Only the lines from the one containing "# camera: 30 degrees right, 10 degrees up" to the end of the entries should be written out, each exactly as it stands, both ends included.
━━ Recorded information ━━
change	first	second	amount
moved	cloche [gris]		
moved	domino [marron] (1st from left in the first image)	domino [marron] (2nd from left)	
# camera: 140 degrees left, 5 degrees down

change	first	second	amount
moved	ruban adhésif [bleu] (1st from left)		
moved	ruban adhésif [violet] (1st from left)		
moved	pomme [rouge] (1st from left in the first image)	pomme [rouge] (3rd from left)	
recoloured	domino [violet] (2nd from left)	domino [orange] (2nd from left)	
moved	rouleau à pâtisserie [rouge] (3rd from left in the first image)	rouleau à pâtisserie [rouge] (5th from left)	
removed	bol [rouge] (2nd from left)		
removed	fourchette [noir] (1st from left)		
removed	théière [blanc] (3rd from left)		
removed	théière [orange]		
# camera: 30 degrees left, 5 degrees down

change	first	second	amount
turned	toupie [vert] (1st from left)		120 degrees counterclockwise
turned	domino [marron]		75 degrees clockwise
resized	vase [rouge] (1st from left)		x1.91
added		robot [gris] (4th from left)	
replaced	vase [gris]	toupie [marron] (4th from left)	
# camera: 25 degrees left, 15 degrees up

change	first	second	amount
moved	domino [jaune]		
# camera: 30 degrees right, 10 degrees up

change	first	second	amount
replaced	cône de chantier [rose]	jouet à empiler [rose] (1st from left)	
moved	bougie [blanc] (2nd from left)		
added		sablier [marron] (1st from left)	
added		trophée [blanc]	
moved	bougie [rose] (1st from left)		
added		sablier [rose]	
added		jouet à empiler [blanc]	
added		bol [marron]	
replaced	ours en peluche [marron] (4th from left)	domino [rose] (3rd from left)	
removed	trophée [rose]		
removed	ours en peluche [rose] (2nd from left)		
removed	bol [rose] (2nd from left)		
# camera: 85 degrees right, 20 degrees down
━━━
• Solution to this problem
# camera: 30 degrees right, 10 degrees up

change	first	second	amount
replaced	cône de chantier [rose]	jouet à empiler [rose] (1st from left)	
moved	bougie [blanc] (2nd from left)		
added		sablier [marron] (1st from left)	
added		trophée [blanc]	
moved	bougie [rose] (1st from left)		
added		sablier [rose]	
added		jouet à empiler [blanc]	
added		bol [marron]	
replaced	ours en peluche [marron] (4th from left)	domino [rose] (3rd from left)	
removed	trophée [rose]		
removed	ours en peluche [rose] (2nd from left)		
removed	bol [rose] (2nd from left)		
# camera: 85 degrees right, 20 degrees down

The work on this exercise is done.